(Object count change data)
*** Block opens ***
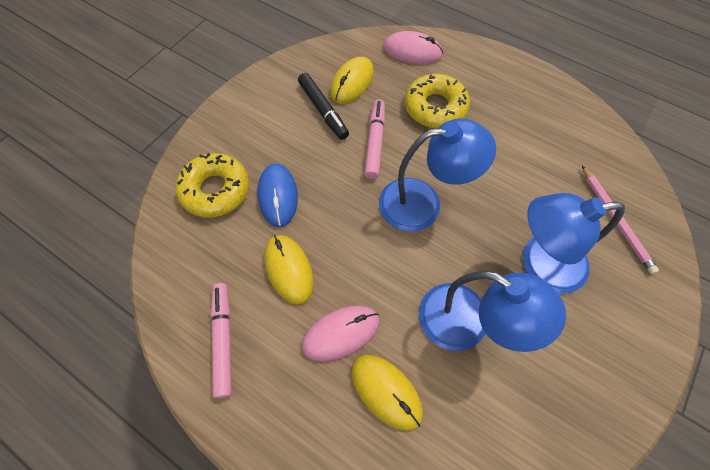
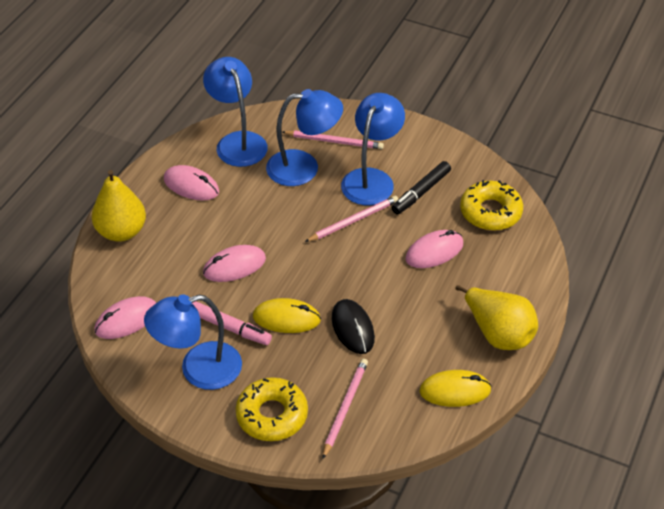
black mouse: 0 -> 1
blue lamp: 3 -> 4
blue mouse: 1 -> 0
pink marker: 2 -> 1
pink mouse: 2 -> 4
pink pencil: 1 -> 3
yellow mouse: 3 -> 2
yellow pear: 0 -> 2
*** Block closes ***
▶ _TASK TO CARRY OUT_
Set down, exactly and only, the lines running from the one holding "pink mouse: 2 -> 4" through the end of the records above, both ends included.

▶ _ANSWER TO THIS PROBLEM_
pink mouse: 2 -> 4
pink pencil: 1 -> 3
yellow mouse: 3 -> 2
yellow pear: 0 -> 2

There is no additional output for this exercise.